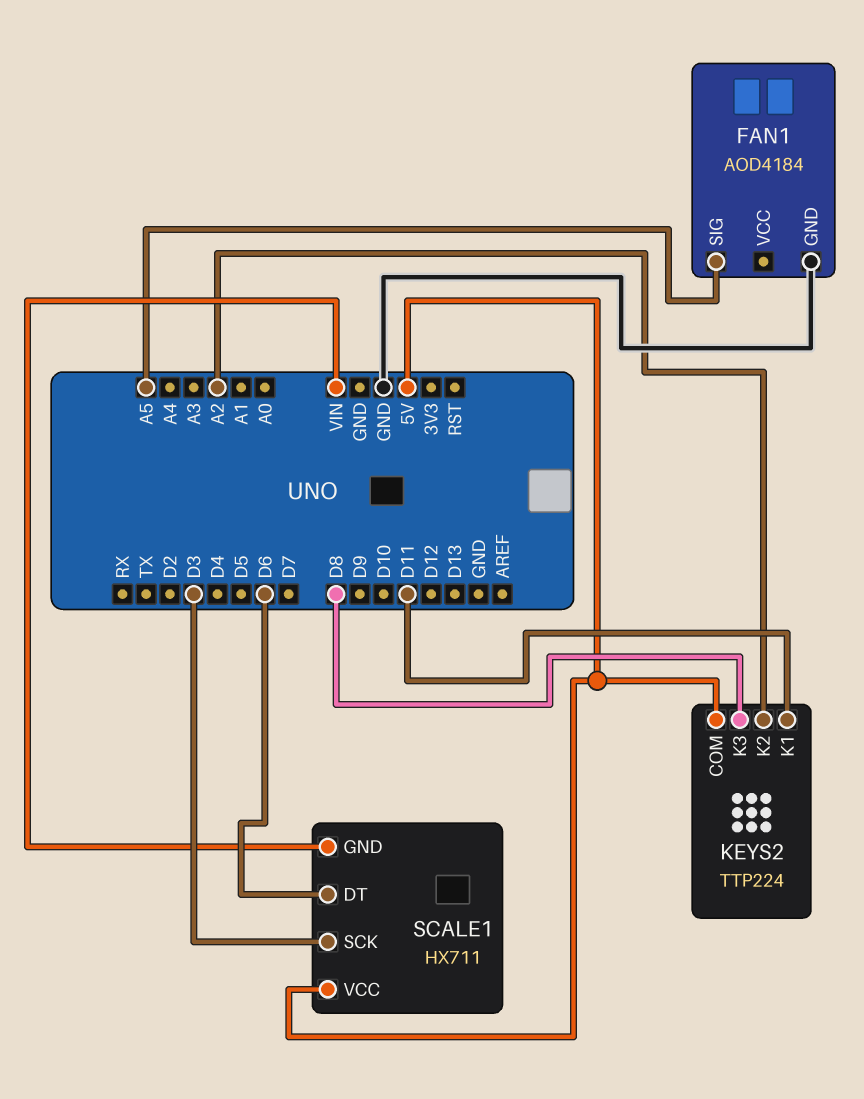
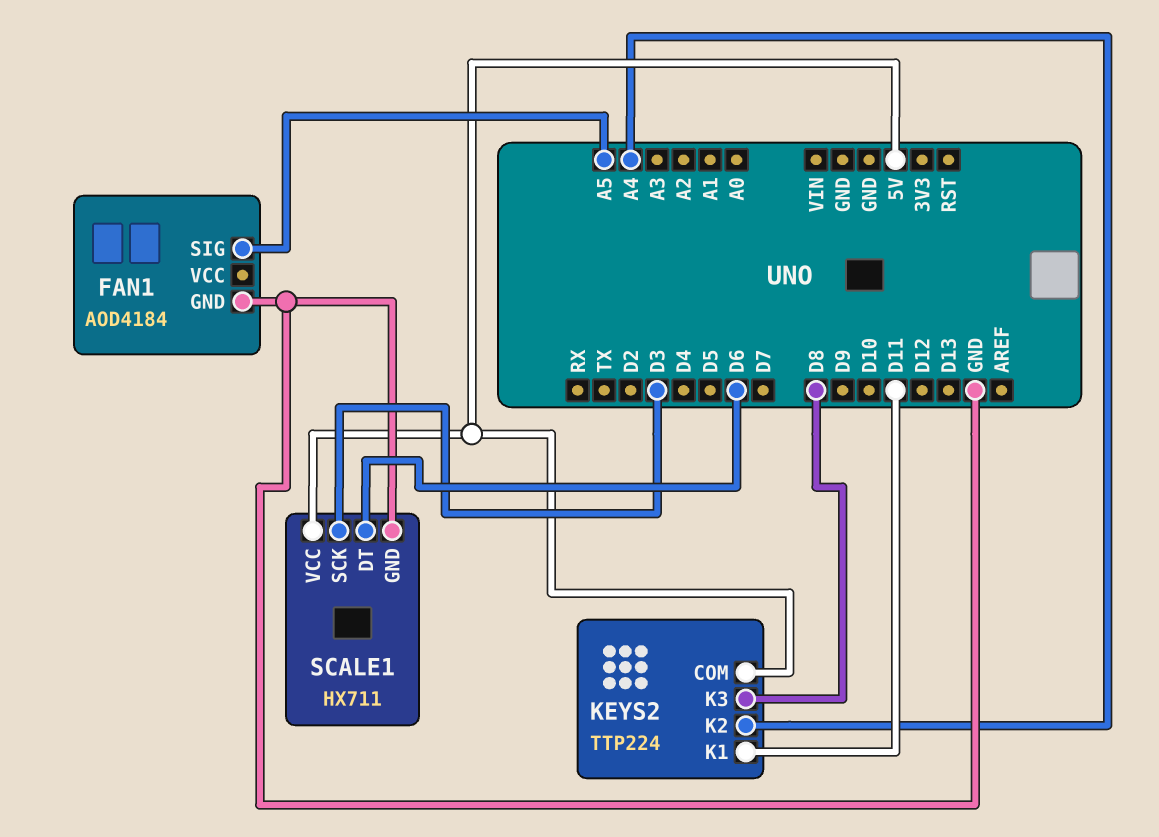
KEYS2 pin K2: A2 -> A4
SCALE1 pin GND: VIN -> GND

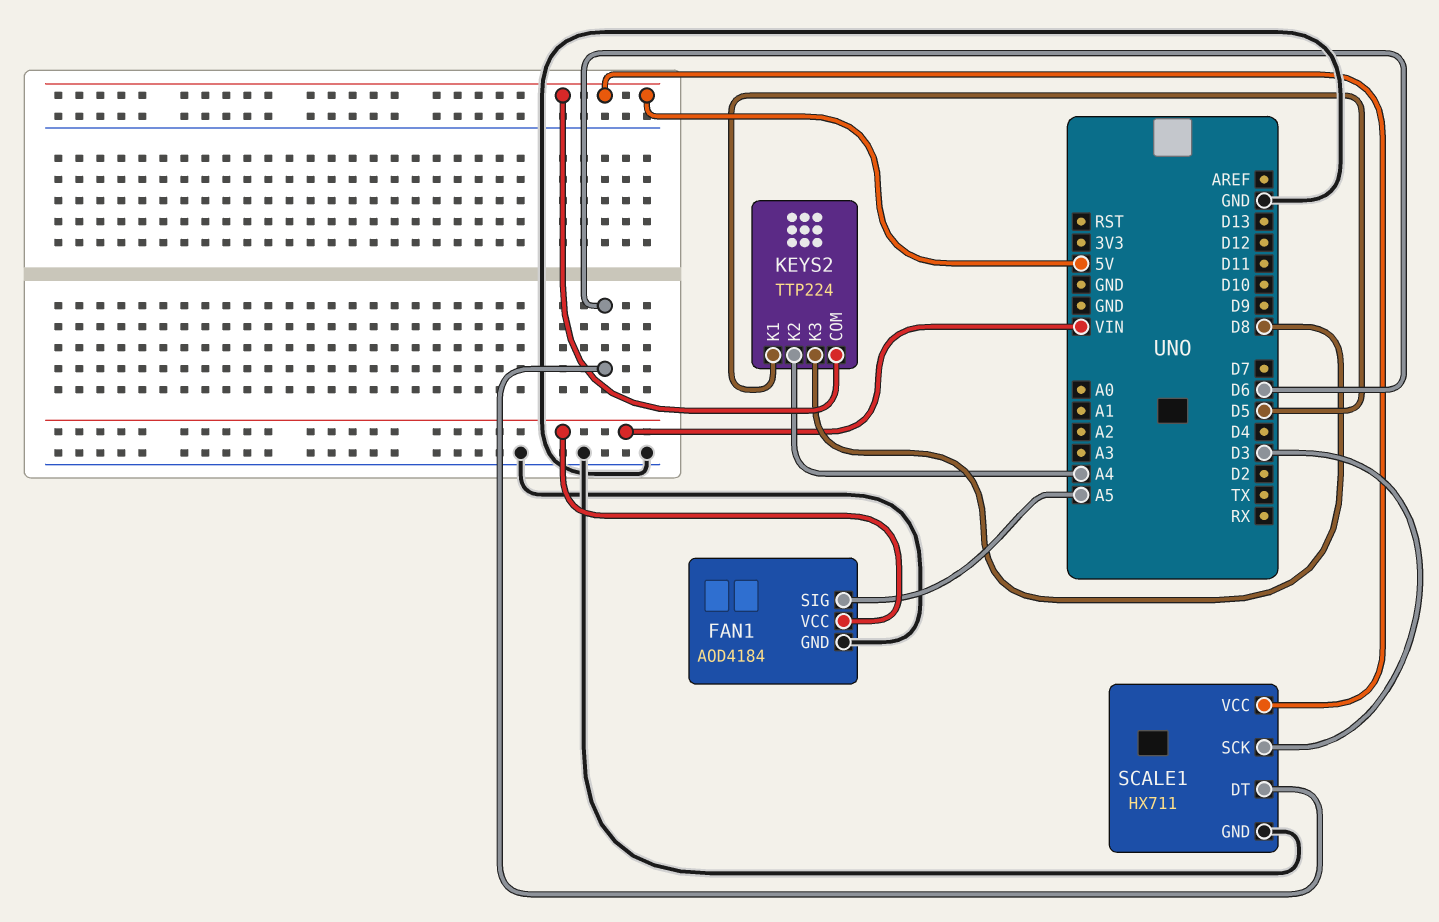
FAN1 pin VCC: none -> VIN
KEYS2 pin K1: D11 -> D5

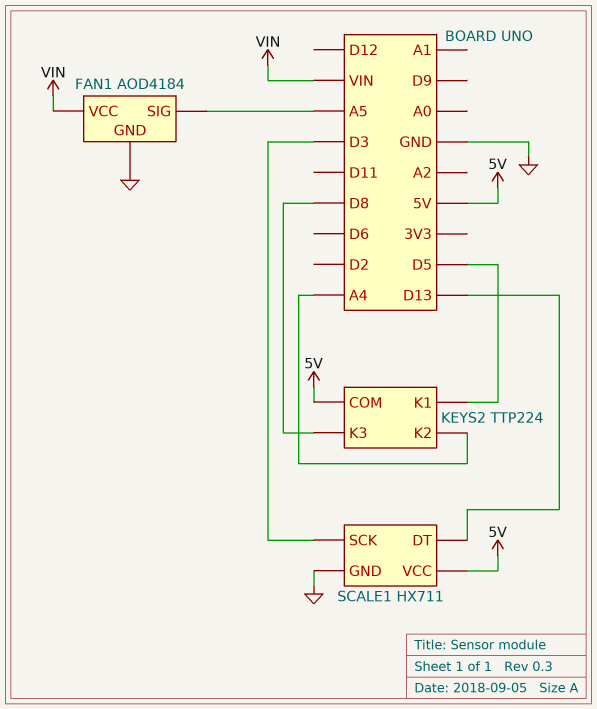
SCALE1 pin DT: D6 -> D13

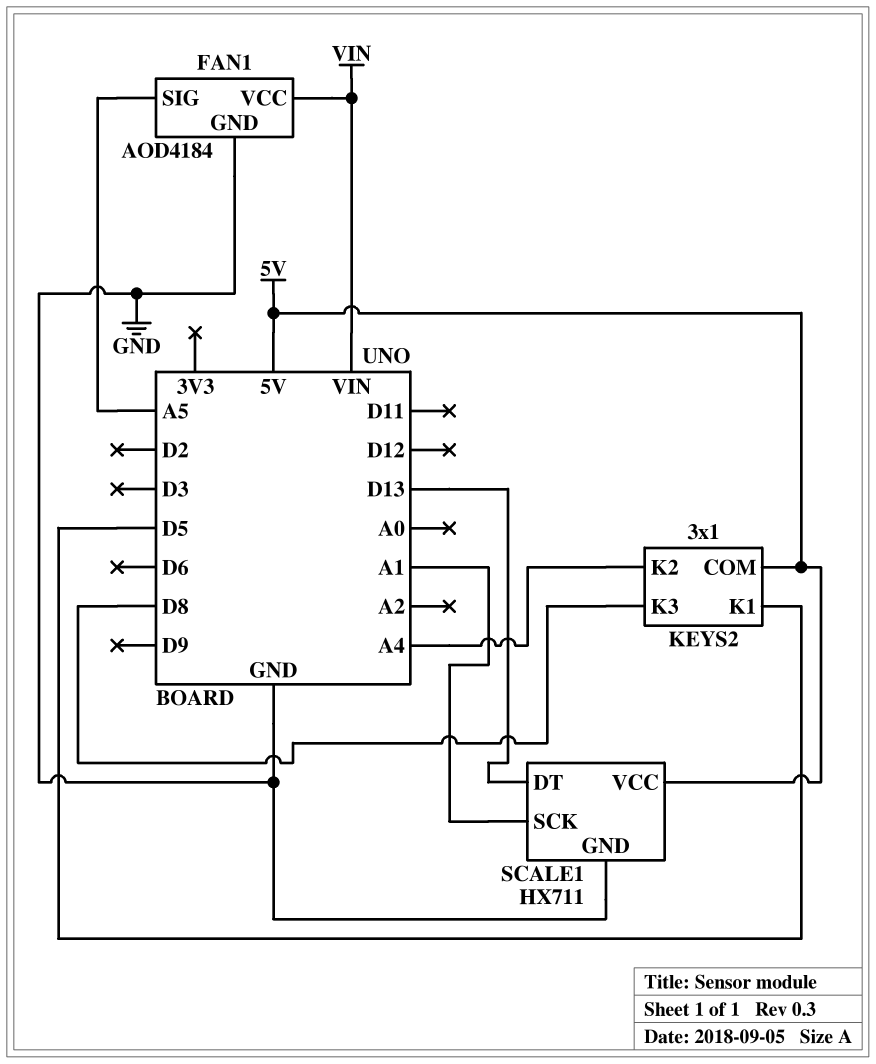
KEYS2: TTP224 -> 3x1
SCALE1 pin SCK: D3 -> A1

• • •

> Directions for this task
Make an exact copy of the lines from the one holding "SCALE1 pin DT: D6 -> D13" through the end of the material, both ends included, and keep the pictures out of it.

> The answer
SCALE1 pin DT: D6 -> D13

KEYS2: TTP224 -> 3x1
SCALE1 pin SCK: D3 -> A1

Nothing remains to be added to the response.